PROMPT: Each line from the one containing "recolor,notebook in red,<478" through the end of the entries below should be transcribed exactly, and no other line.

INPUT DATA:
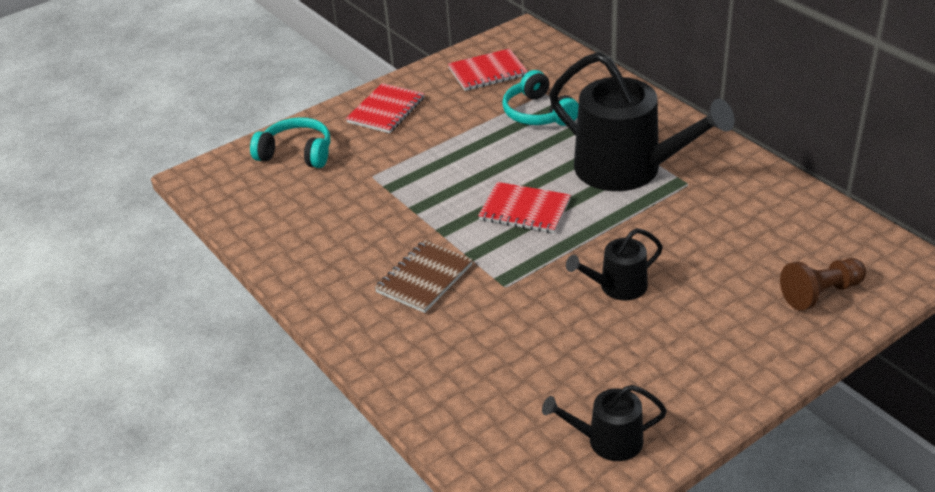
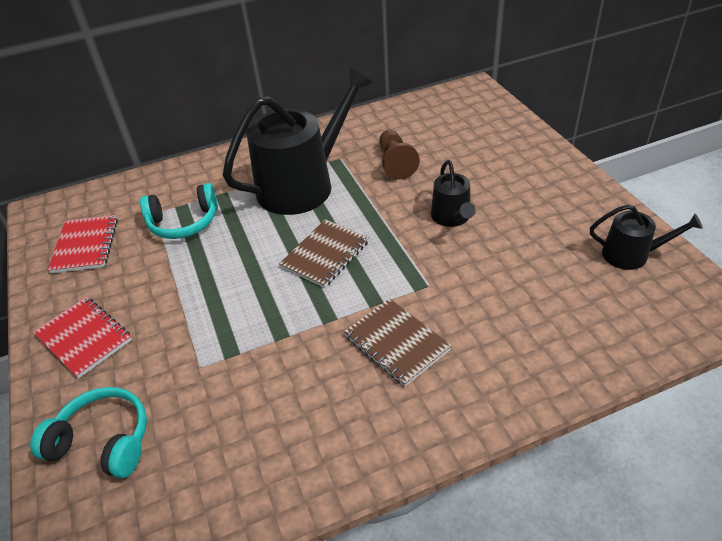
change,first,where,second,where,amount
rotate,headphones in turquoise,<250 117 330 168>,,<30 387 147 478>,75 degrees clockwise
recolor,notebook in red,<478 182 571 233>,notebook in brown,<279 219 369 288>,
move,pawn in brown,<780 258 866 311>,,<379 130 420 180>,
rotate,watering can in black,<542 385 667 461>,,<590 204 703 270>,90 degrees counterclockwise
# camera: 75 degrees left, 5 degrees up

RESULT:
recolor,notebook in red,<478 182 571 233>,notebook in brown,<279 219 369 288>,
move,pawn in brown,<780 258 866 311>,,<379 130 420 180>,
rotate,watering can in black,<542 385 667 461>,,<590 204 703 270>,90 degrees counterclockwise
# camera: 75 degrees left, 5 degrees up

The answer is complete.